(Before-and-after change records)
Start of Block

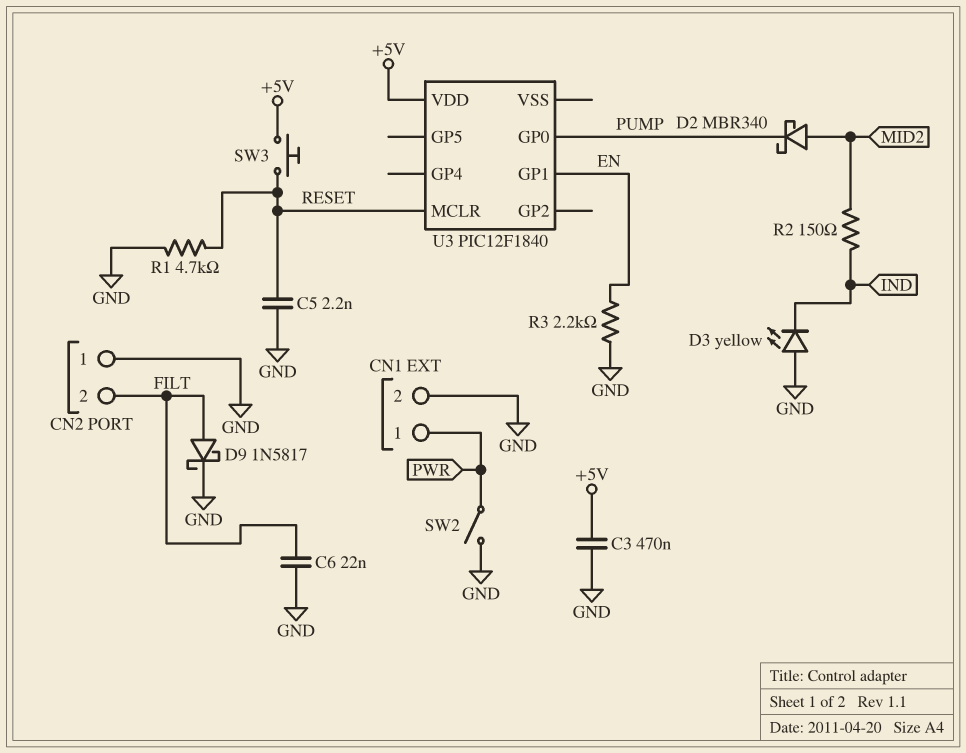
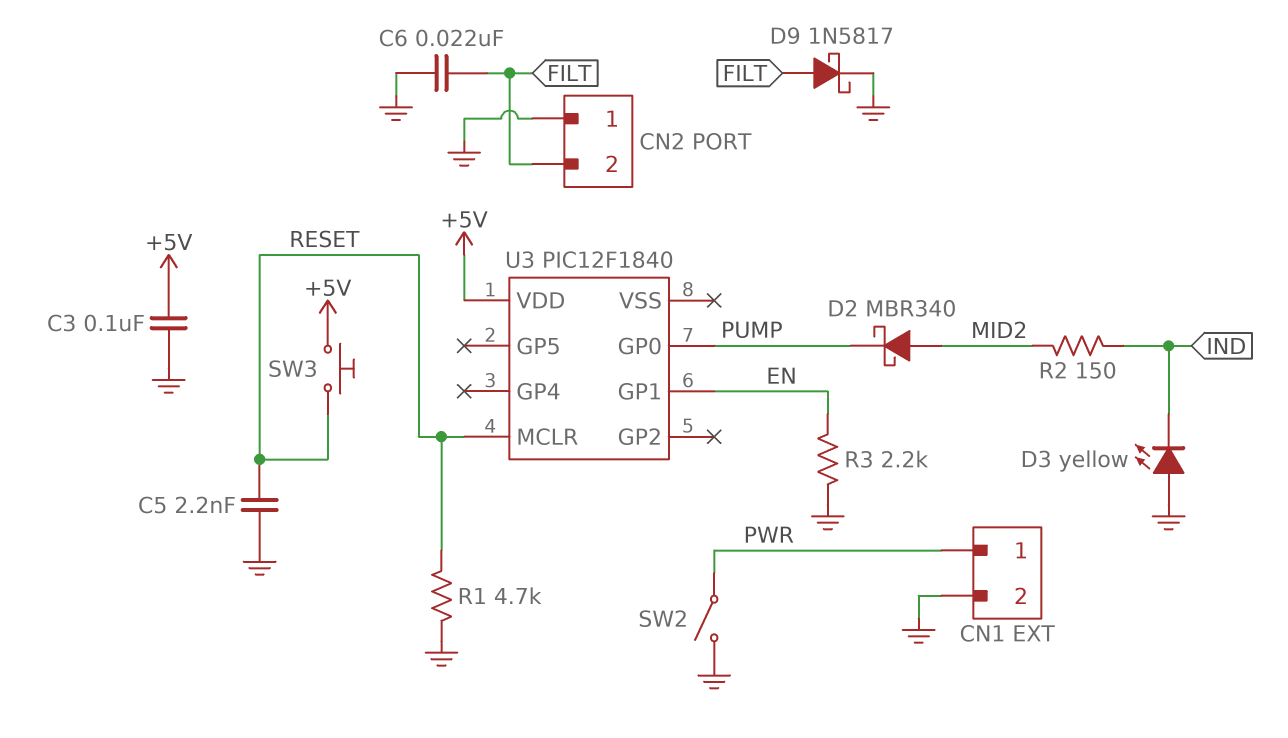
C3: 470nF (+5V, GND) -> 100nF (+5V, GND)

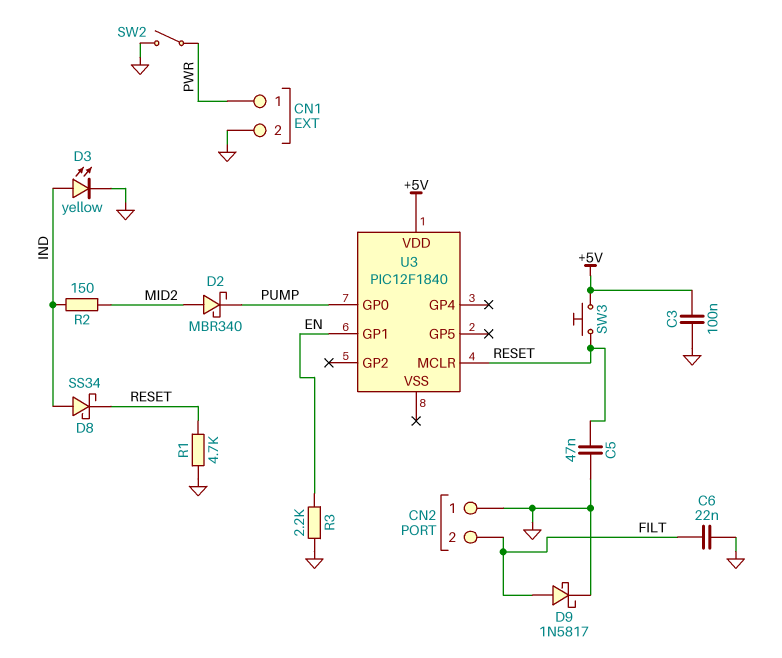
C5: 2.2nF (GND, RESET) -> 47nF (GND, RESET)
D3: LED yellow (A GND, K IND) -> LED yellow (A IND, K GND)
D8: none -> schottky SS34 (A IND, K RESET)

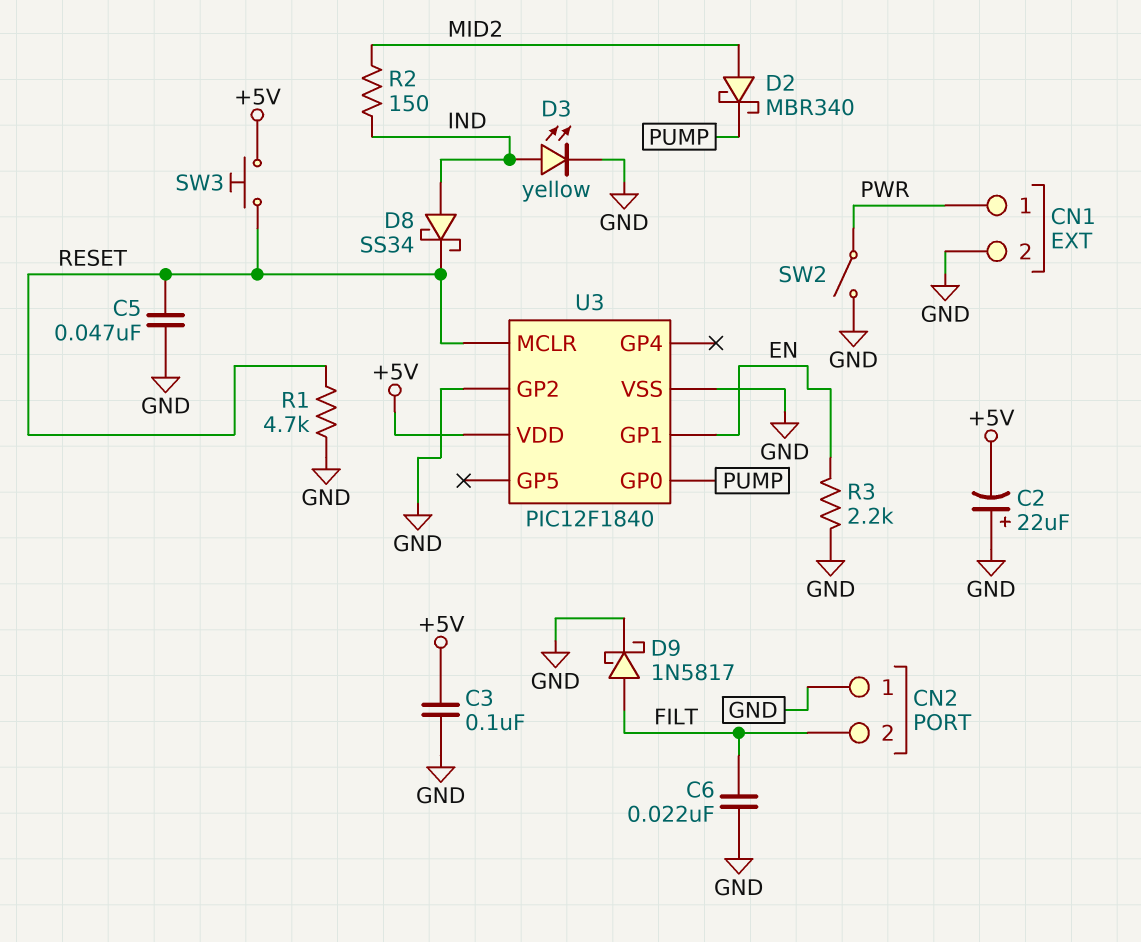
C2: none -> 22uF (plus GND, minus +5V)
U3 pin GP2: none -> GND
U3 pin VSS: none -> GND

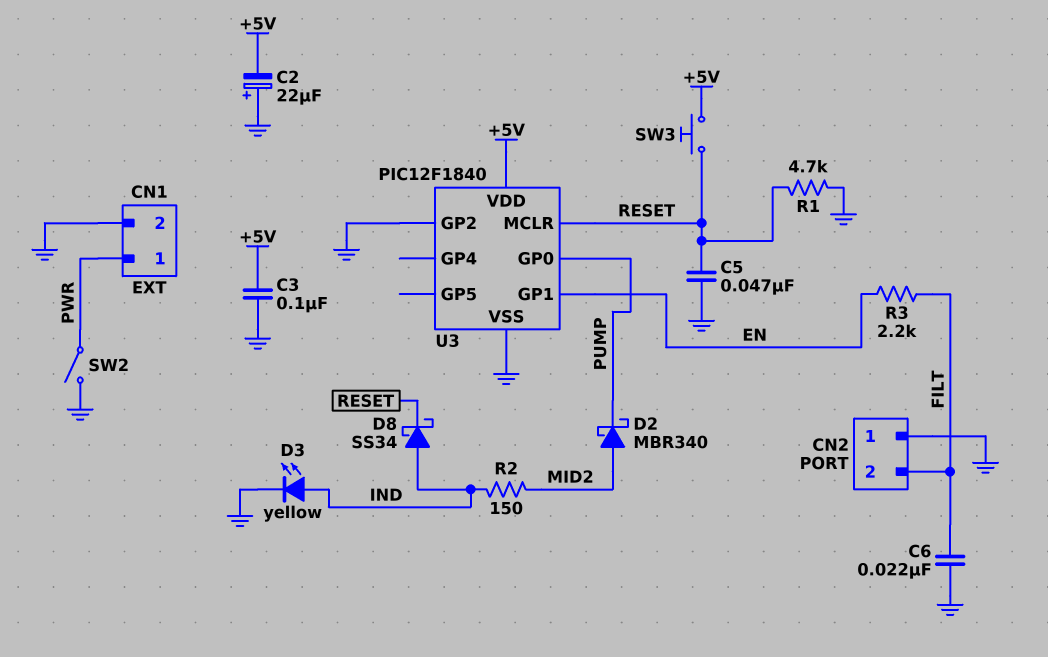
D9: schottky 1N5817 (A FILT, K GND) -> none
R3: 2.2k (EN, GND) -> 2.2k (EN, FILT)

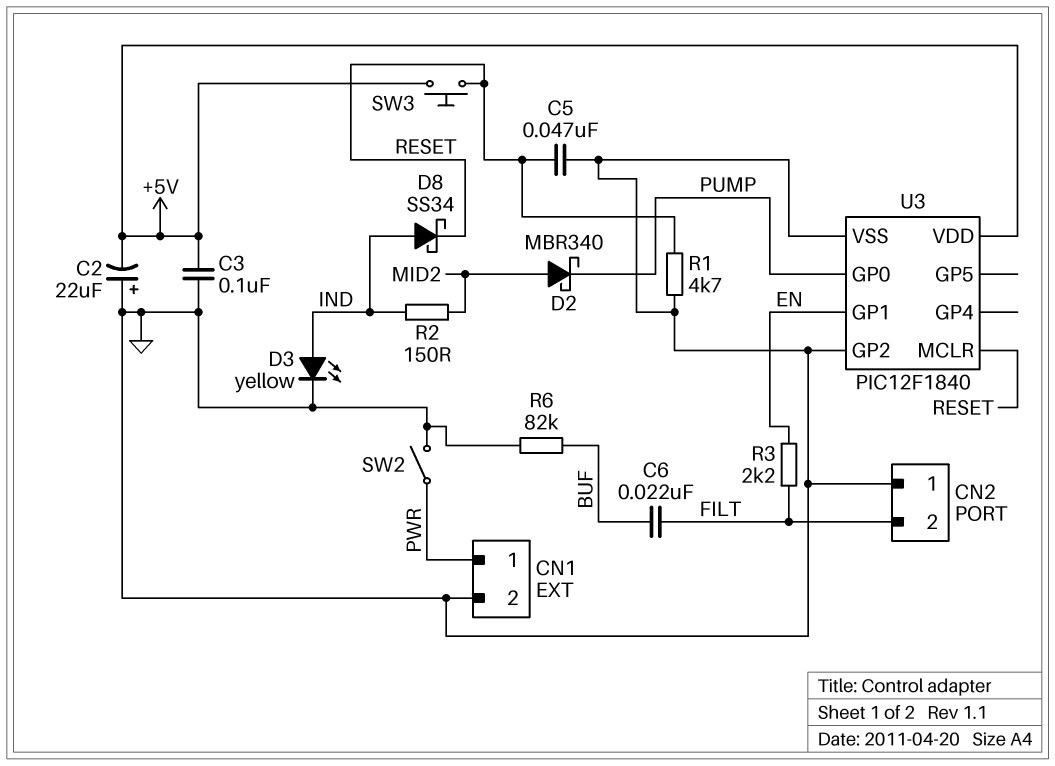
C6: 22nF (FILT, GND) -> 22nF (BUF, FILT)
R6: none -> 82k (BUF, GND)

End of Block

= Exercise requirements =
Please transcribe, word for word, every line from the first line of the records above through the line containing "U3 pin VSS: none -> GND", and leave out any pictures.

= Answer space =
C3: 470nF (+5V, GND) -> 100nF (+5V, GND)

C5: 2.2nF (GND, RESET) -> 47nF (GND, RESET)
D3: LED yellow (A GND, K IND) -> LED yellow (A IND, K GND)
D8: none -> schottky SS34 (A IND, K RESET)

C2: none -> 22uF (plus GND, minus +5V)
U3 pin GP2: none -> GND
U3 pin VSS: none -> GND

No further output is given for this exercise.